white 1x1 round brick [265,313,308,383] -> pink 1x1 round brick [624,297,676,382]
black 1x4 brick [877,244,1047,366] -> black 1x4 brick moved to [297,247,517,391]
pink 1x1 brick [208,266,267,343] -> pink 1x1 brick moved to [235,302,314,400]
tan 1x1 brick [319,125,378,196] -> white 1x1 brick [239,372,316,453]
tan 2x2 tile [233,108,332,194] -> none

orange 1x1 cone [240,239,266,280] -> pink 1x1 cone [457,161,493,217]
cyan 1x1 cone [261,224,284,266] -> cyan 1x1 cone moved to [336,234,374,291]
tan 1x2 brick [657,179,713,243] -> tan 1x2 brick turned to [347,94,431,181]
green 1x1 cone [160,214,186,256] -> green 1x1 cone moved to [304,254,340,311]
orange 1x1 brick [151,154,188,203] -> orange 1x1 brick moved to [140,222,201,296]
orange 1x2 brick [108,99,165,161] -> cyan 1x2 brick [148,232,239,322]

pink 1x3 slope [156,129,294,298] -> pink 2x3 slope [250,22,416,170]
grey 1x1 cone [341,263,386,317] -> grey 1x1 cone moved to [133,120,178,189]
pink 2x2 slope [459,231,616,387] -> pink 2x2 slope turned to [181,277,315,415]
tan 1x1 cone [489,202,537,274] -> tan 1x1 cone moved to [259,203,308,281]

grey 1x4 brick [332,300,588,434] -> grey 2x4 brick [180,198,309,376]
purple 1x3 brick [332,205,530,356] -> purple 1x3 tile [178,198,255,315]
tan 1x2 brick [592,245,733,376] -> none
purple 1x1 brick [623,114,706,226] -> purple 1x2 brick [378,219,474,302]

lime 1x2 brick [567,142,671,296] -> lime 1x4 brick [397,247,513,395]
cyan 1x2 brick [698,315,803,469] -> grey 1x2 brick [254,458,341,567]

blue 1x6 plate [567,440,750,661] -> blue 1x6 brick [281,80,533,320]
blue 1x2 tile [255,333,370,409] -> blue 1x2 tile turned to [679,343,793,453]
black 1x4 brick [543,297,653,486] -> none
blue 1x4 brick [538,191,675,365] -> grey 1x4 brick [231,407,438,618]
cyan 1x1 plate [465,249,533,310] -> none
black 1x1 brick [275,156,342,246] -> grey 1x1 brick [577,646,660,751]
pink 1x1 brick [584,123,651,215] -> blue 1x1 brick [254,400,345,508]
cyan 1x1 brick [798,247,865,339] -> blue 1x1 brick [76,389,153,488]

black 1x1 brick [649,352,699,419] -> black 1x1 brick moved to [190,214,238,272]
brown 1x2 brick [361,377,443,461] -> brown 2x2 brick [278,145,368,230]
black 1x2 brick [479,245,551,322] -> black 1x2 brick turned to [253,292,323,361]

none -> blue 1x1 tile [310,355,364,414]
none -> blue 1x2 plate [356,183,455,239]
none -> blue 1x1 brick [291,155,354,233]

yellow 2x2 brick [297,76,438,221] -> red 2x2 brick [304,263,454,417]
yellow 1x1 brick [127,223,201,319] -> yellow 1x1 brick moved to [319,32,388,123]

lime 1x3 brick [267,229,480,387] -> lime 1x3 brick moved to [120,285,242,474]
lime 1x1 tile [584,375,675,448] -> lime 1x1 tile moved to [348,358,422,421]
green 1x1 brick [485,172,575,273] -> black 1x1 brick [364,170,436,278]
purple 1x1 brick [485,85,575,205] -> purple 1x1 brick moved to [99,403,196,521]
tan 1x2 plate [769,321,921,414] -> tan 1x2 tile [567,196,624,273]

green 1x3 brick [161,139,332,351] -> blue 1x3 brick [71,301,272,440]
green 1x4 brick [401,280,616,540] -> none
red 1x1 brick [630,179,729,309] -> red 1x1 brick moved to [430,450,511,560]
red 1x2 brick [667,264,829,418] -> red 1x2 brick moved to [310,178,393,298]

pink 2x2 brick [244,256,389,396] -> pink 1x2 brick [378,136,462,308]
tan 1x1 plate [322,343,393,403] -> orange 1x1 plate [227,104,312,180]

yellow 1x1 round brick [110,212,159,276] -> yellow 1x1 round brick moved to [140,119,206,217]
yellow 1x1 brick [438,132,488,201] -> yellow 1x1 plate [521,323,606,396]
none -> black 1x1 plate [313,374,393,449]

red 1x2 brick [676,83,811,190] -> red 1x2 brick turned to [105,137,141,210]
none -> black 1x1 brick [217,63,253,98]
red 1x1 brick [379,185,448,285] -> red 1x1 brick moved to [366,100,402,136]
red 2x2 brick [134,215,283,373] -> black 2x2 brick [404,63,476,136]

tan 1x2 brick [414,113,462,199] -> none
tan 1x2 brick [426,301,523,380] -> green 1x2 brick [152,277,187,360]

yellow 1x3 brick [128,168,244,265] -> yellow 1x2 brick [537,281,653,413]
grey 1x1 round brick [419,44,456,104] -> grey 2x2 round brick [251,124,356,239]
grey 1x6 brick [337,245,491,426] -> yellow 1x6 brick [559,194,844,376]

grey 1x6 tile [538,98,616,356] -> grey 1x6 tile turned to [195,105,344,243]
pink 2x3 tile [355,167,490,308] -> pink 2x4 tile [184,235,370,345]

▶ Exercise goal: Copy the lines above exactly, leaving every word as it is.

▶ Answer to the exercise:
white 1x1 round brick [265,313,308,383] -> pink 1x1 round brick [624,297,676,382]
black 1x4 brick [877,244,1047,366] -> black 1x4 brick moved to [297,247,517,391]
pink 1x1 brick [208,266,267,343] -> pink 1x1 brick moved to [235,302,314,400]
tan 1x1 brick [319,125,378,196] -> white 1x1 brick [239,372,316,453]
tan 2x2 tile [233,108,332,194] -> none

orange 1x1 cone [240,239,266,280] -> pink 1x1 cone [457,161,493,217]
cyan 1x1 cone [261,224,284,266] -> cyan 1x1 cone moved to [336,234,374,291]
tan 1x2 brick [657,179,713,243] -> tan 1x2 brick turned to [347,94,431,181]
green 1x1 cone [160,214,186,256] -> green 1x1 cone moved to [304,254,340,311]
orange 1x1 brick [151,154,188,203] -> orange 1x1 brick moved to [140,222,201,296]
orange 1x2 brick [108,99,165,161] -> cyan 1x2 brick [148,232,239,322]

pink 1x3 slope [156,129,294,298] -> pink 2x3 slope [250,22,416,170]
grey 1x1 cone [341,263,386,317] -> grey 1x1 cone moved to [133,120,178,189]
pink 2x2 slope [459,231,616,387] -> pink 2x2 slope turned to [181,277,315,415]
tan 1x1 cone [489,202,537,274] -> tan 1x1 cone moved to [259,203,308,281]

grey 1x4 brick [332,300,588,434] -> grey 2x4 brick [180,198,309,376]
purple 1x3 brick [332,205,530,356] -> purple 1x3 tile [178,198,255,315]
tan 1x2 brick [592,245,733,376] -> none
purple 1x1 brick [623,114,706,226] -> purple 1x2 brick [378,219,474,302]

lime 1x2 brick [567,142,671,296] -> lime 1x4 brick [397,247,513,395]
cyan 1x2 brick [698,315,803,469] -> grey 1x2 brick [254,458,341,567]

blue 1x6 plate [567,440,750,661] -> blue 1x6 brick [281,80,533,320]
blue 1x2 tile [255,333,370,409] -> blue 1x2 tile turned to [679,343,793,453]
black 1x4 brick [543,297,653,486] -> none
blue 1x4 brick [538,191,675,365] -> grey 1x4 brick [231,407,438,618]
cyan 1x1 plate [465,249,533,310] -> none
black 1x1 brick [275,156,342,246] -> grey 1x1 brick [577,646,660,751]
pink 1x1 brick [584,123,651,215] -> blue 1x1 brick [254,400,345,508]
cyan 1x1 brick [798,247,865,339] -> blue 1x1 brick [76,389,153,488]

black 1x1 brick [649,352,699,419] -> black 1x1 brick moved to [190,214,238,272]
brown 1x2 brick [361,377,443,461] -> brown 2x2 brick [278,145,368,230]
black 1x2 brick [479,245,551,322] -> black 1x2 brick turned to [253,292,323,361]

none -> blue 1x1 tile [310,355,364,414]
none -> blue 1x2 plate [356,183,455,239]
none -> blue 1x1 brick [291,155,354,233]

yellow 2x2 brick [297,76,438,221] -> red 2x2 brick [304,263,454,417]
yellow 1x1 brick [127,223,201,319] -> yellow 1x1 brick moved to [319,32,388,123]

lime 1x3 brick [267,229,480,387] -> lime 1x3 brick moved to [120,285,242,474]
lime 1x1 tile [584,375,675,448] -> lime 1x1 tile moved to [348,358,422,421]
green 1x1 brick [485,172,575,273] -> black 1x1 brick [364,170,436,278]
purple 1x1 brick [485,85,575,205] -> purple 1x1 brick moved to [99,403,196,521]
tan 1x2 plate [769,321,921,414] -> tan 1x2 tile [567,196,624,273]

green 1x3 brick [161,139,332,351] -> blue 1x3 brick [71,301,272,440]
green 1x4 brick [401,280,616,540] -> none
red 1x1 brick [630,179,729,309] -> red 1x1 brick moved to [430,450,511,560]
red 1x2 brick [667,264,829,418] -> red 1x2 brick moved to [310,178,393,298]

pink 2x2 brick [244,256,389,396] -> pink 1x2 brick [378,136,462,308]
tan 1x1 plate [322,343,393,403] -> orange 1x1 plate [227,104,312,180]

yellow 1x1 round brick [110,212,159,276] -> yellow 1x1 round brick moved to [140,119,206,217]
yellow 1x1 brick [438,132,488,201] -> yellow 1x1 plate [521,323,606,396]
none -> black 1x1 plate [313,374,393,449]

red 1x2 brick [676,83,811,190] -> red 1x2 brick turned to [105,137,141,210]
none -> black 1x1 brick [217,63,253,98]
red 1x1 brick [379,185,448,285] -> red 1x1 brick moved to [366,100,402,136]
red 2x2 brick [134,215,283,373] -> black 2x2 brick [404,63,476,136]

tan 1x2 brick [414,113,462,199] -> none
tan 1x2 brick [426,301,523,380] -> green 1x2 brick [152,277,187,360]

yellow 1x3 brick [128,168,244,265] -> yellow 1x2 brick [537,281,653,413]
grey 1x1 round brick [419,44,456,104] -> grey 2x2 round brick [251,124,356,239]
grey 1x6 brick [337,245,491,426] -> yellow 1x6 brick [559,194,844,376]

grey 1x6 tile [538,98,616,356] -> grey 1x6 tile turned to [195,105,344,243]
pink 2x3 tile [355,167,490,308] -> pink 2x4 tile [184,235,370,345]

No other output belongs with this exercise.